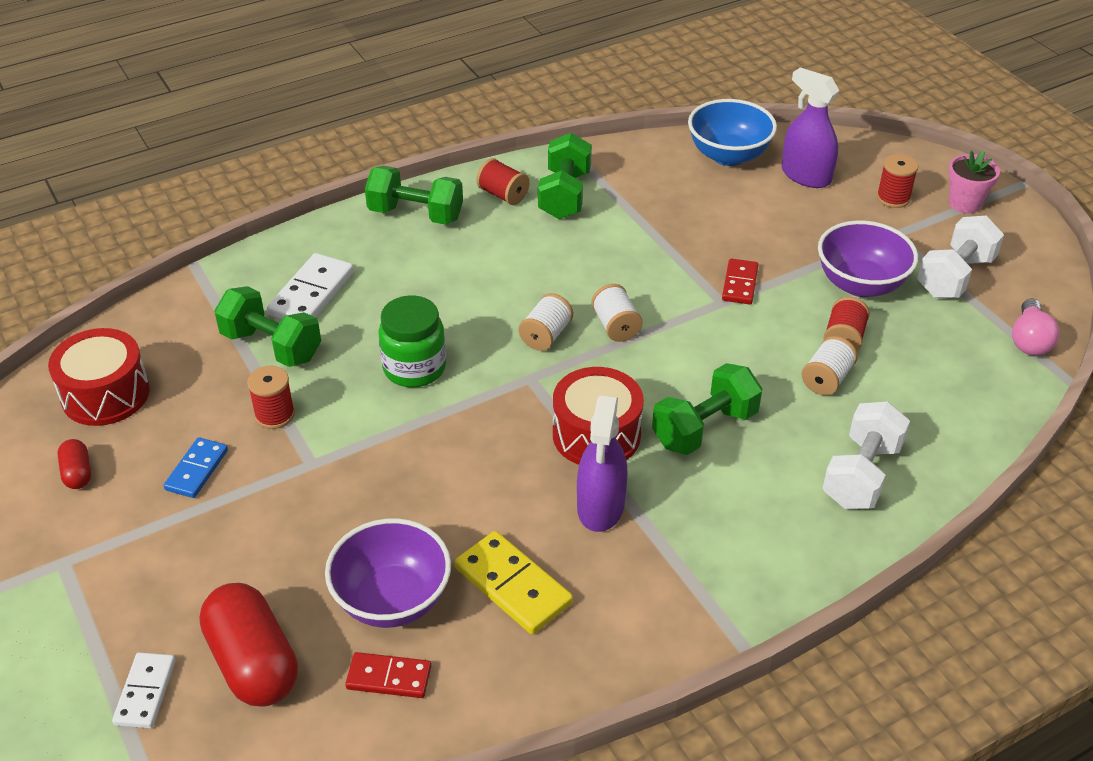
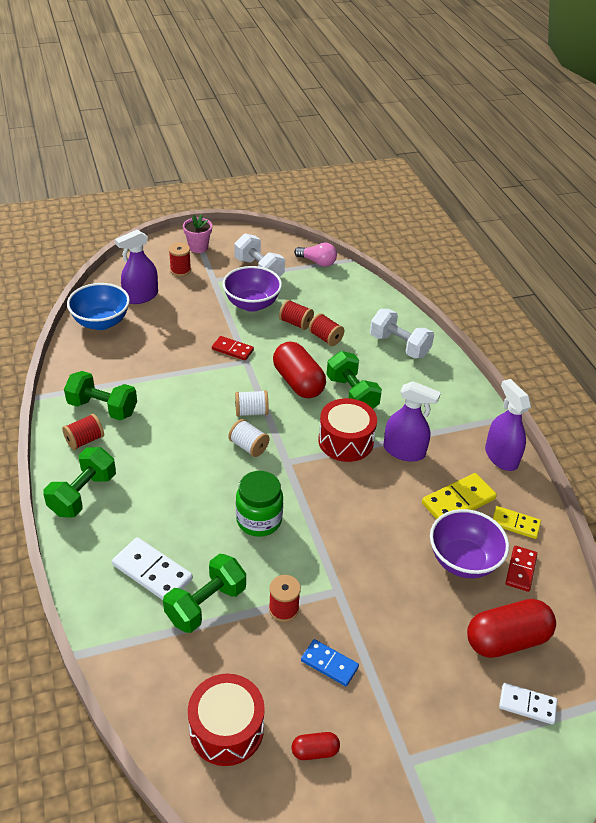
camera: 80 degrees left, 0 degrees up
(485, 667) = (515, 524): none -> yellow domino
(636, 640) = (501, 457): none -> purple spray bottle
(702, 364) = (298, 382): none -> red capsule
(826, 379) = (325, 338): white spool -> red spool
····················
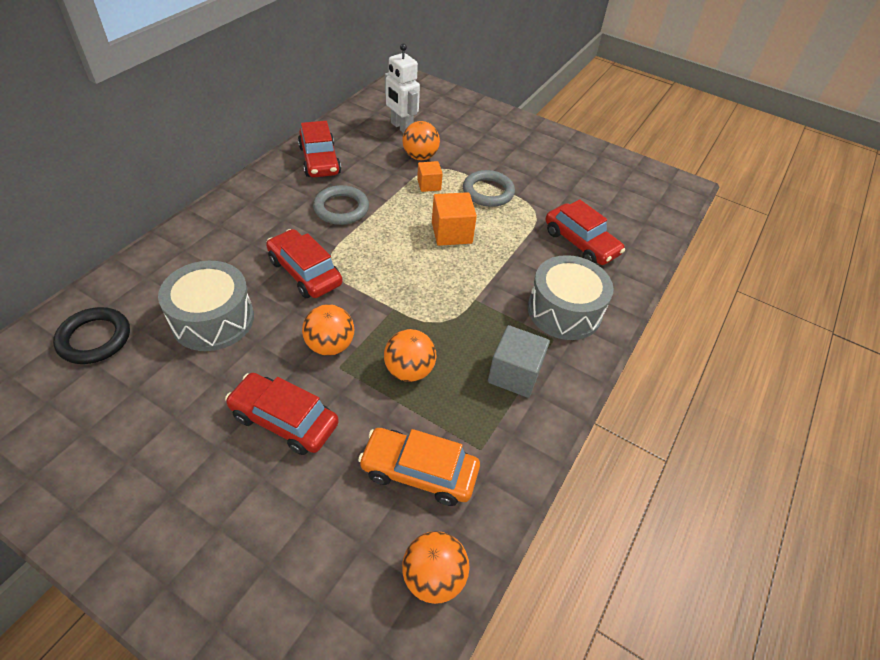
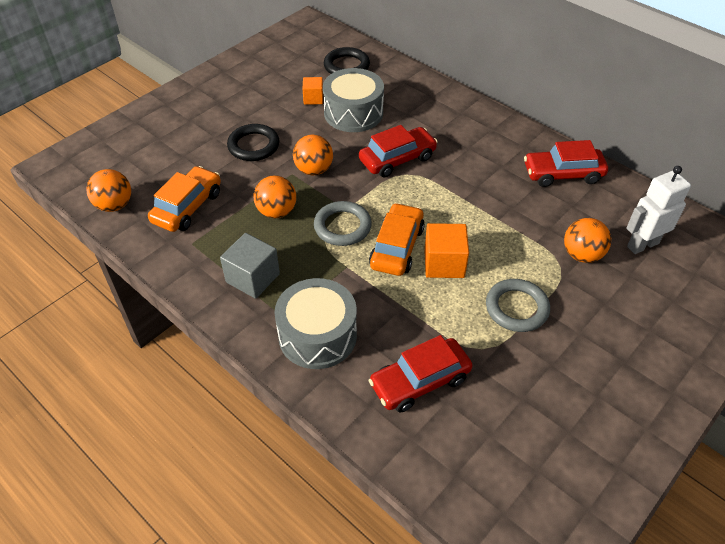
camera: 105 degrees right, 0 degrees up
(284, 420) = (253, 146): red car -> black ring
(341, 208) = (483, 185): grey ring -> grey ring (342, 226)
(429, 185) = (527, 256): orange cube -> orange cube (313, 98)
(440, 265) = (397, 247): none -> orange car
····················
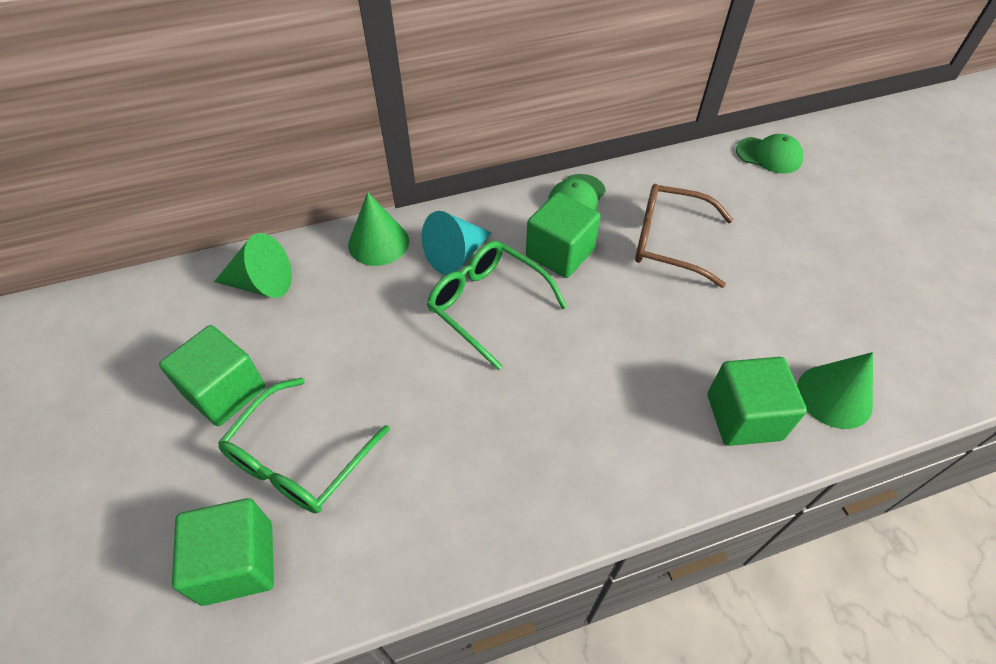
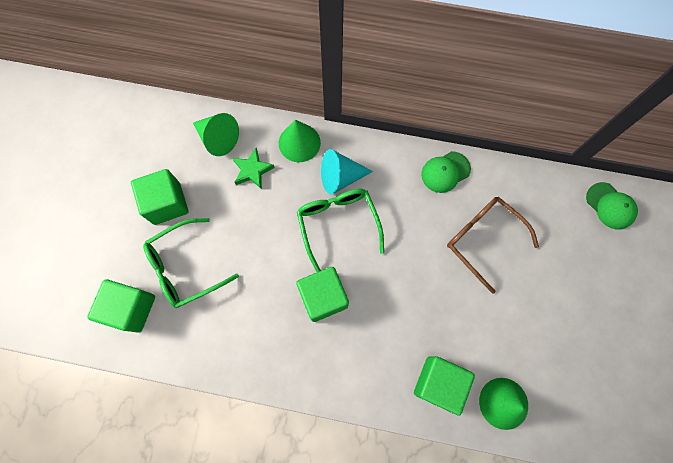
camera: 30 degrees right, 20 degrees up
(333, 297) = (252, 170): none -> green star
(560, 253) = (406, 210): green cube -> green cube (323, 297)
····················
▸ **EXERCISE REQUIREMENTS**
Within the listing above, extract exactly the lines from the line with "(333, 297) = (252, 170): none -> green star" to the line with "(560, 253) = (406, 210): green", the two named lines included, and no others.

▸ **WRITTEN REPLY**
(333, 297) = (252, 170): none -> green star
(560, 253) = (406, 210): green cube -> green cube (323, 297)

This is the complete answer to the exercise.